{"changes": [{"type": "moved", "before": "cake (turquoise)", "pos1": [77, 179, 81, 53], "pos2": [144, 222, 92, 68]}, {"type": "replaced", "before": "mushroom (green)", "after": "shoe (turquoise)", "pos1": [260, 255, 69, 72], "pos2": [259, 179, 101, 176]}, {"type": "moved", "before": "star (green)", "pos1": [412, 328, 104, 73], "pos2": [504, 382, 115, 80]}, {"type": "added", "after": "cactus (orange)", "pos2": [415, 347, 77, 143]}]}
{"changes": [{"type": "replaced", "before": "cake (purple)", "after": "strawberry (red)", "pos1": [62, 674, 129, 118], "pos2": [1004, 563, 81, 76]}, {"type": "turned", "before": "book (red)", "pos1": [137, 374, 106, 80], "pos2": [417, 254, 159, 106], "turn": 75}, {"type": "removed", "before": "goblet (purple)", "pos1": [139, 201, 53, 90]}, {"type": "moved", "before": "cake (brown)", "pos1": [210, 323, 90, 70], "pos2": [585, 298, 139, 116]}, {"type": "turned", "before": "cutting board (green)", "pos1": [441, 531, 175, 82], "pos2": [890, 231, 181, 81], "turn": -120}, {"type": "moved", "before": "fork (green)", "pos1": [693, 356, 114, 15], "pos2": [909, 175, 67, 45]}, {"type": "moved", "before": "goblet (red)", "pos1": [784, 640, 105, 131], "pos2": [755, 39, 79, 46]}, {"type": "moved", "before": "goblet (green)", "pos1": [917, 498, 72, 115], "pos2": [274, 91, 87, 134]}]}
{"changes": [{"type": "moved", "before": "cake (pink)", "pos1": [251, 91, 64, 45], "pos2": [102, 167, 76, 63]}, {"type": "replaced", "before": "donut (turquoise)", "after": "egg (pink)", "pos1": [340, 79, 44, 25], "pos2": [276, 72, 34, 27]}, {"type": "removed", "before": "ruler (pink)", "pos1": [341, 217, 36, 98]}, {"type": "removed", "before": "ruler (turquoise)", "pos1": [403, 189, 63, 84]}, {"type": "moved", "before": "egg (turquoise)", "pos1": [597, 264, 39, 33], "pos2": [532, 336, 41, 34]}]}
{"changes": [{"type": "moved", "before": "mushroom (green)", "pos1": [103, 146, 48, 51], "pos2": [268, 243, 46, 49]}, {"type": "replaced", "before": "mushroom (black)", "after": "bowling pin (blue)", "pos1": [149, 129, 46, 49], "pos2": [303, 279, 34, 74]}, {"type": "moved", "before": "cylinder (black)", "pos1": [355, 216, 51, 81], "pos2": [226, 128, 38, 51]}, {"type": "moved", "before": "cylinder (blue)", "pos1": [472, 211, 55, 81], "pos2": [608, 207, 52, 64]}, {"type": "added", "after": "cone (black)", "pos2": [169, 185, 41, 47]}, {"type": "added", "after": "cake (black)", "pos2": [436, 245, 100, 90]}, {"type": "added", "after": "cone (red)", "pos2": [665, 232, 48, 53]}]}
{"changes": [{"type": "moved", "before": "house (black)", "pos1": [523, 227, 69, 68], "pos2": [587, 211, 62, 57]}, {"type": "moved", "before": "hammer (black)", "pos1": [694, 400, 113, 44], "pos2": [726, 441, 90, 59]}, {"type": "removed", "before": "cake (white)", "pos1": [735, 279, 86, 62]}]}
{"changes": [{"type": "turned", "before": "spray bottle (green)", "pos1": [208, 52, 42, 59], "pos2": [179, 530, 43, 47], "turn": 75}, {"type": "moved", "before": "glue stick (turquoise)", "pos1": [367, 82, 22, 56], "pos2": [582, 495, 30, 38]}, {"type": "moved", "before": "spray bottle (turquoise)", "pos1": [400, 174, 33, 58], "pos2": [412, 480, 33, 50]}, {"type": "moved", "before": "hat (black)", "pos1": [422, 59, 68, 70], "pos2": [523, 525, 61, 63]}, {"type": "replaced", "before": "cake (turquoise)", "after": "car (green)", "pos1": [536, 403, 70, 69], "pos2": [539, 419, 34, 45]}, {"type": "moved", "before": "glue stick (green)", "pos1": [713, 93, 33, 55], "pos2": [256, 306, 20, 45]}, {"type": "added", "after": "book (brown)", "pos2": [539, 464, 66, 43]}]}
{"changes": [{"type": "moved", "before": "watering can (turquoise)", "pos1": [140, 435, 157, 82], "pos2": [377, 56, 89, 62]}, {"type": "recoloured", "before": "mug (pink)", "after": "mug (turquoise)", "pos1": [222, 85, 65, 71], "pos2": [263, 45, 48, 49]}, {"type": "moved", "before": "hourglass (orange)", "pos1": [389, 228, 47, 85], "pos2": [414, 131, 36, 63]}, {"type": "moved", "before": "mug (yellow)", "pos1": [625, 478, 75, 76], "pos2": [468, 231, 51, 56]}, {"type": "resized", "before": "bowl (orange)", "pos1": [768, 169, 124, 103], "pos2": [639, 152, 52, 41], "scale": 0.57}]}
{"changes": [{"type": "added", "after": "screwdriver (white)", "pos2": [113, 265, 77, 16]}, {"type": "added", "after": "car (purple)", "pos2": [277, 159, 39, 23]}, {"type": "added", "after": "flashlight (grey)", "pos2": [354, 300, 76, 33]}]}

* _What you should do_:
A single number is the whole answer here: the number of lines in the data containing "white".

* _Output_:
2